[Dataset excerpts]
....

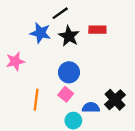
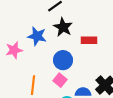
red rectangle: (97, 30) -> (89, 40), moved
blue star: (40, 33) -> (37, 36), moved

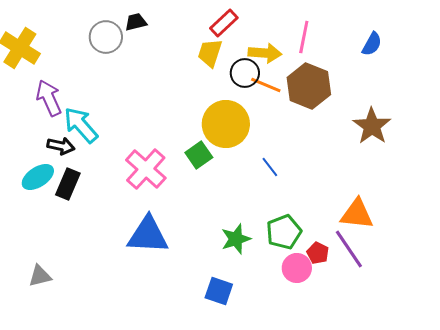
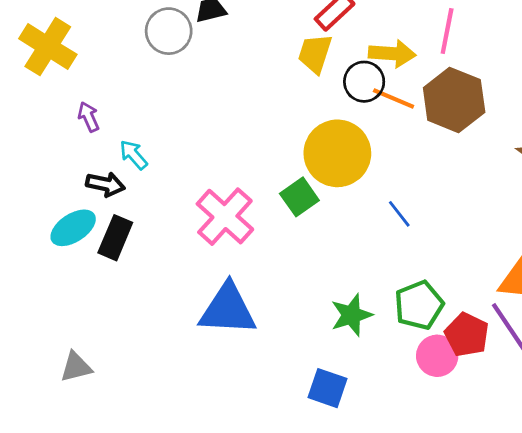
purple arrow: (49, 98) -> (89, 117), size x0.6
cyan arrow: (81, 125) -> (134, 155), size x0.6
red pentagon: (318, 253) -> (467, 335), size x1.4

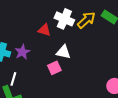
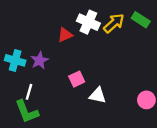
red triangle: (44, 30) -> (65, 35), turned -40
white triangle: (63, 52) -> (98, 95), moved

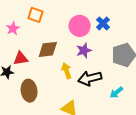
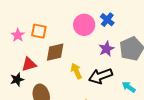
orange square: (36, 15) -> (39, 31), moved
purple star: (84, 51) -> (106, 49), moved
cyan arrow: (116, 92) -> (129, 87), turned 80

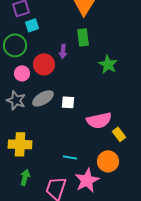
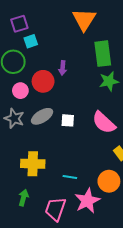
green rectangle: (83, 37) -> (103, 54), moved, size x1.4
green star: (108, 64) -> (109, 81), turned 30
pink semicircle: (99, 120) -> (104, 123), moved, turned 55
yellow cross: (20, 144) -> (33, 164), moved

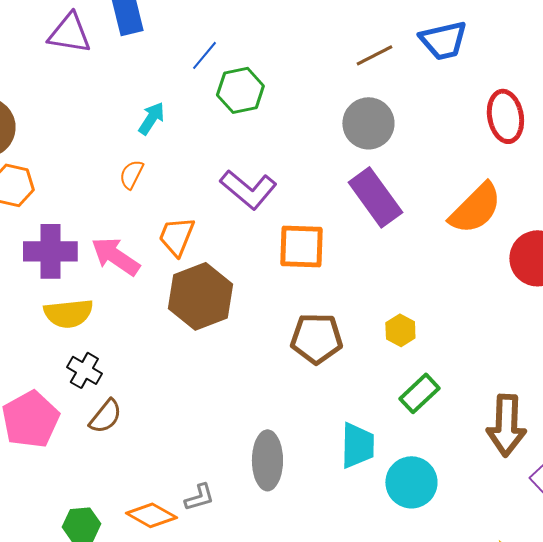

....

■ The problem: Give every line of the records above again, exactly, and omit the pictures.

■ Problem solution:
red rectangle: (97, 30) -> (89, 40), moved
blue star: (40, 33) -> (37, 36), moved

purple arrow: (49, 98) -> (89, 117), size x0.6
cyan arrow: (81, 125) -> (134, 155), size x0.6
red pentagon: (318, 253) -> (467, 335), size x1.4

red triangle: (44, 30) -> (65, 35), turned -40
white triangle: (63, 52) -> (98, 95), moved

orange square: (36, 15) -> (39, 31), moved
purple star: (84, 51) -> (106, 49), moved
cyan arrow: (116, 92) -> (129, 87), turned 80

green rectangle: (83, 37) -> (103, 54), moved, size x1.4
green star: (108, 64) -> (109, 81), turned 30
pink semicircle: (99, 120) -> (104, 123), moved, turned 55
yellow cross: (20, 144) -> (33, 164), moved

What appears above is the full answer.